→ THE PROBLEM: Copy out every one of the entries below word for word, with no changes.
═══ RECORD LIST
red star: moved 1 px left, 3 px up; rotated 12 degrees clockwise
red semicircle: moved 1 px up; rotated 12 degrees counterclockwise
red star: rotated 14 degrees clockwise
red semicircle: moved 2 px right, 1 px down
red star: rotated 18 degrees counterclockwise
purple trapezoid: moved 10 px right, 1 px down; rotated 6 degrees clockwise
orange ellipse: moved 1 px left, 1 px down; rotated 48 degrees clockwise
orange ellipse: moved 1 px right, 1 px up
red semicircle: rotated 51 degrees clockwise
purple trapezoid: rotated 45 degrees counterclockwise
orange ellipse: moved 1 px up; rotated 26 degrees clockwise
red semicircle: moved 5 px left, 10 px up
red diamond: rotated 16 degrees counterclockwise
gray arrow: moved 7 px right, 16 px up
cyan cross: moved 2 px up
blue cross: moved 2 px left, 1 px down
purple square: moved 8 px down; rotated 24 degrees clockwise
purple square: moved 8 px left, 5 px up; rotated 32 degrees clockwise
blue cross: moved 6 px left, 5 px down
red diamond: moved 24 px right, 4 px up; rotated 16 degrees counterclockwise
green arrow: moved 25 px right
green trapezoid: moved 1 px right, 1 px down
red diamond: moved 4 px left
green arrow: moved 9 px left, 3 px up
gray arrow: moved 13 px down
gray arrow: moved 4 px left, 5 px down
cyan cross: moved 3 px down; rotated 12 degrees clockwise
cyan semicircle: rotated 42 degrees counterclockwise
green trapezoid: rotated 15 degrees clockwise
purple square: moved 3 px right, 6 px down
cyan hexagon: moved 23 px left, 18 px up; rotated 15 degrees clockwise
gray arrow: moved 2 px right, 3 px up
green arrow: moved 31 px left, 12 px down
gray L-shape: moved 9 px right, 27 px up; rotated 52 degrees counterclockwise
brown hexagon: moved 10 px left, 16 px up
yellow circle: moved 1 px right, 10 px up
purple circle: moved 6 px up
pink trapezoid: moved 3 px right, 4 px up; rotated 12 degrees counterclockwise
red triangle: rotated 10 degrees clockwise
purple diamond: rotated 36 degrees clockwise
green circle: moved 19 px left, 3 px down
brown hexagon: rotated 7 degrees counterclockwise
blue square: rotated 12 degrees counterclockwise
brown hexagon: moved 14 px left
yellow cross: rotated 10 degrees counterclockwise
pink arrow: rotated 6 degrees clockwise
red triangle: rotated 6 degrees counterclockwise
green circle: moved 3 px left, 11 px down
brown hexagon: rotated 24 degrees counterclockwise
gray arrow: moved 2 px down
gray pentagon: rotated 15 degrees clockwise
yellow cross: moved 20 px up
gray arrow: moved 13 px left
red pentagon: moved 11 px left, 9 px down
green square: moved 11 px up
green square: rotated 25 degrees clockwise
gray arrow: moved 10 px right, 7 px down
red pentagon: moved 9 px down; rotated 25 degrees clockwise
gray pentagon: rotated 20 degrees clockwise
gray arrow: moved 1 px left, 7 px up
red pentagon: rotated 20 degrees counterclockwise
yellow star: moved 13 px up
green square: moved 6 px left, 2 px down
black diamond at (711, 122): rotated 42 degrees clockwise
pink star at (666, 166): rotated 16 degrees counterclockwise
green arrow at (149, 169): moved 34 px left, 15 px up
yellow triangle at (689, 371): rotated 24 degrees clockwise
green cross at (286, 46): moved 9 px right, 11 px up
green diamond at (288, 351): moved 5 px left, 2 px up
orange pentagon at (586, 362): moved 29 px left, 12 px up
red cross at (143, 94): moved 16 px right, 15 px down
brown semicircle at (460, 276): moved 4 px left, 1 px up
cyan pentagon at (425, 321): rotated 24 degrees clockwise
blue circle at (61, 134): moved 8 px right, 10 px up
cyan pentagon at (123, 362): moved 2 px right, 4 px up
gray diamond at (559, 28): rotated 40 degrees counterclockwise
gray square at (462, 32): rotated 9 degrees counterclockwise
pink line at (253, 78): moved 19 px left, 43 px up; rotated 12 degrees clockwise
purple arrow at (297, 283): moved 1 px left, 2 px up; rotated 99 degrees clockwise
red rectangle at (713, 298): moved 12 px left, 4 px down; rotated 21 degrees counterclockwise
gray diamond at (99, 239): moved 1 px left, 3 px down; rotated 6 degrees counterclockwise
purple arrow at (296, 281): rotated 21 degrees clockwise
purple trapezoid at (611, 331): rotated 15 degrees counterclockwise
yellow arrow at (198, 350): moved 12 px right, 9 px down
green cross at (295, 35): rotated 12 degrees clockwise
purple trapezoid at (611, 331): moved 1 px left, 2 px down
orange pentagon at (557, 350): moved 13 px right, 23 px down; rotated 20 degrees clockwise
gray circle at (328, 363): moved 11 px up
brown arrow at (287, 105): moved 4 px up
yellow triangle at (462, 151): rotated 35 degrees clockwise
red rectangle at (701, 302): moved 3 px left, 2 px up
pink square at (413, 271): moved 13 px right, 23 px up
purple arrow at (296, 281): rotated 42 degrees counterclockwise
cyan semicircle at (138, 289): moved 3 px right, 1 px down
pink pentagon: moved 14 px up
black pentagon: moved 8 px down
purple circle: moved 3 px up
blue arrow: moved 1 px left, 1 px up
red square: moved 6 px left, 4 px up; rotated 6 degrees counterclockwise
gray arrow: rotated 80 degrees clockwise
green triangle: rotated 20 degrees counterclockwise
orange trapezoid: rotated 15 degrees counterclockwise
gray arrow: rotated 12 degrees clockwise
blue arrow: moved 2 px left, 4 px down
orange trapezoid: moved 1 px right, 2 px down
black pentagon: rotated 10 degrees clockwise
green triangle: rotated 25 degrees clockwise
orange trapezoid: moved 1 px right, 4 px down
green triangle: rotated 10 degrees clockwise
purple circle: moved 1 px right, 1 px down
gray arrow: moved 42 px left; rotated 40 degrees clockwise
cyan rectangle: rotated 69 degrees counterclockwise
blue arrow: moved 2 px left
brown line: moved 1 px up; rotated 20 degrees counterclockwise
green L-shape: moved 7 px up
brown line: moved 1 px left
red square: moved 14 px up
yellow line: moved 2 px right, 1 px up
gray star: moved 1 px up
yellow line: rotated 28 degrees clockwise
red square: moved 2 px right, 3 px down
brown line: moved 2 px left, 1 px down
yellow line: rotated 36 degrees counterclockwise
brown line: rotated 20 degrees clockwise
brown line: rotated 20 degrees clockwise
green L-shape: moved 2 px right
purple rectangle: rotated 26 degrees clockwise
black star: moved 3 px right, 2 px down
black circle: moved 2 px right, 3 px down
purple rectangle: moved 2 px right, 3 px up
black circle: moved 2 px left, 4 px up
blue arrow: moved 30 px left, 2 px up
══════
→ FINISHED ANSWER:
red star: moved 1 px left, 3 px up; rotated 12 degrees clockwise
red semicircle: moved 1 px up; rotated 12 degrees counterclockwise
red star: rotated 14 degrees clockwise
red semicircle: moved 2 px right, 1 px down
red star: rotated 18 degrees counterclockwise
purple trapezoid: moved 10 px right, 1 px down; rotated 6 degrees clockwise
orange ellipse: moved 1 px left, 1 px down; rotated 48 degrees clockwise
orange ellipse: moved 1 px right, 1 px up
red semicircle: rotated 51 degrees clockwise
purple trapezoid: rotated 45 degrees counterclockwise
orange ellipse: moved 1 px up; rotated 26 degrees clockwise
red semicircle: moved 5 px left, 10 px up
red diamond: rotated 16 degrees counterclockwise
gray arrow: moved 7 px right, 16 px up
cyan cross: moved 2 px up
blue cross: moved 2 px left, 1 px down
purple square: moved 8 px down; rotated 24 degrees clockwise
purple square: moved 8 px left, 5 px up; rotated 32 degrees clockwise
blue cross: moved 6 px left, 5 px down
red diamond: moved 24 px right, 4 px up; rotated 16 degrees counterclockwise
green arrow: moved 25 px right
green trapezoid: moved 1 px right, 1 px down
red diamond: moved 4 px left
green arrow: moved 9 px left, 3 px up
gray arrow: moved 13 px down
gray arrow: moved 4 px left, 5 px down
cyan cross: moved 3 px down; rotated 12 degrees clockwise
cyan semicircle: rotated 42 degrees counterclockwise
green trapezoid: rotated 15 degrees clockwise
purple square: moved 3 px right, 6 px down
cyan hexagon: moved 23 px left, 18 px up; rotated 15 degrees clockwise
gray arrow: moved 2 px right, 3 px up
green arrow: moved 31 px left, 12 px down
gray L-shape: moved 9 px right, 27 px up; rotated 52 degrees counterclockwise
brown hexagon: moved 10 px left, 16 px up
yellow circle: moved 1 px right, 10 px up
purple circle: moved 6 px up
pink trapezoid: moved 3 px right, 4 px up; rotated 12 degrees counterclockwise
red triangle: rotated 10 degrees clockwise
purple diamond: rotated 36 degrees clockwise
green circle: moved 19 px left, 3 px down
brown hexagon: rotated 7 degrees counterclockwise
blue square: rotated 12 degrees counterclockwise
brown hexagon: moved 14 px left
yellow cross: rotated 10 degrees counterclockwise
pink arrow: rotated 6 degrees clockwise
red triangle: rotated 6 degrees counterclockwise
green circle: moved 3 px left, 11 px down
brown hexagon: rotated 24 degrees counterclockwise
gray arrow: moved 2 px down
gray pentagon: rotated 15 degrees clockwise
yellow cross: moved 20 px up
gray arrow: moved 13 px left
red pentagon: moved 11 px left, 9 px down
green square: moved 11 px up
green square: rotated 25 degrees clockwise
gray arrow: moved 10 px right, 7 px down
red pentagon: moved 9 px down; rotated 25 degrees clockwise
gray pentagon: rotated 20 degrees clockwise
gray arrow: moved 1 px left, 7 px up
red pentagon: rotated 20 degrees counterclockwise
yellow star: moved 13 px up
green square: moved 6 px left, 2 px down
black diamond at (711, 122): rotated 42 degrees clockwise
pink star at (666, 166): rotated 16 degrees counterclockwise
green arrow at (149, 169): moved 34 px left, 15 px up
yellow triangle at (689, 371): rotated 24 degrees clockwise
green cross at (286, 46): moved 9 px right, 11 px up
green diamond at (288, 351): moved 5 px left, 2 px up
orange pentagon at (586, 362): moved 29 px left, 12 px up
red cross at (143, 94): moved 16 px right, 15 px down
brown semicircle at (460, 276): moved 4 px left, 1 px up
cyan pentagon at (425, 321): rotated 24 degrees clockwise
blue circle at (61, 134): moved 8 px right, 10 px up
cyan pentagon at (123, 362): moved 2 px right, 4 px up
gray diamond at (559, 28): rotated 40 degrees counterclockwise
gray square at (462, 32): rotated 9 degrees counterclockwise
pink line at (253, 78): moved 19 px left, 43 px up; rotated 12 degrees clockwise
purple arrow at (297, 283): moved 1 px left, 2 px up; rotated 99 degrees clockwise
red rectangle at (713, 298): moved 12 px left, 4 px down; rotated 21 degrees counterclockwise
gray diamond at (99, 239): moved 1 px left, 3 px down; rotated 6 degrees counterclockwise
purple arrow at (296, 281): rotated 21 degrees clockwise
purple trapezoid at (611, 331): rotated 15 degrees counterclockwise
yellow arrow at (198, 350): moved 12 px right, 9 px down
green cross at (295, 35): rotated 12 degrees clockwise
purple trapezoid at (611, 331): moved 1 px left, 2 px down
orange pentagon at (557, 350): moved 13 px right, 23 px down; rotated 20 degrees clockwise
gray circle at (328, 363): moved 11 px up
brown arrow at (287, 105): moved 4 px up
yellow triangle at (462, 151): rotated 35 degrees clockwise
red rectangle at (701, 302): moved 3 px left, 2 px up
pink square at (413, 271): moved 13 px right, 23 px up
purple arrow at (296, 281): rotated 42 degrees counterclockwise
cyan semicircle at (138, 289): moved 3 px right, 1 px down
pink pentagon: moved 14 px up
black pentagon: moved 8 px down
purple circle: moved 3 px up
blue arrow: moved 1 px left, 1 px up
red square: moved 6 px left, 4 px up; rotated 6 degrees counterclockwise
gray arrow: rotated 80 degrees clockwise
green triangle: rotated 20 degrees counterclockwise
orange trapezoid: rotated 15 degrees counterclockwise
gray arrow: rotated 12 degrees clockwise
blue arrow: moved 2 px left, 4 px down
orange trapezoid: moved 1 px right, 2 px down
black pentagon: rotated 10 degrees clockwise
green triangle: rotated 25 degrees clockwise
orange trapezoid: moved 1 px right, 4 px down
green triangle: rotated 10 degrees clockwise
purple circle: moved 1 px right, 1 px down
gray arrow: moved 42 px left; rotated 40 degrees clockwise
cyan rectangle: rotated 69 degrees counterclockwise
blue arrow: moved 2 px left
brown line: moved 1 px up; rotated 20 degrees counterclockwise
green L-shape: moved 7 px up
brown line: moved 1 px left
red square: moved 14 px up
yellow line: moved 2 px right, 1 px up
gray star: moved 1 px up
yellow line: rotated 28 degrees clockwise
red square: moved 2 px right, 3 px down
brown line: moved 2 px left, 1 px down
yellow line: rotated 36 degrees counterclockwise
brown line: rotated 20 degrees clockwise
brown line: rotated 20 degrees clockwise
green L-shape: moved 2 px right
purple rectangle: rotated 26 degrees clockwise
black star: moved 3 px right, 2 px down
black circle: moved 2 px right, 3 px down
purple rectangle: moved 2 px right, 3 px up
black circle: moved 2 px left, 4 px up
blue arrow: moved 30 px left, 2 px up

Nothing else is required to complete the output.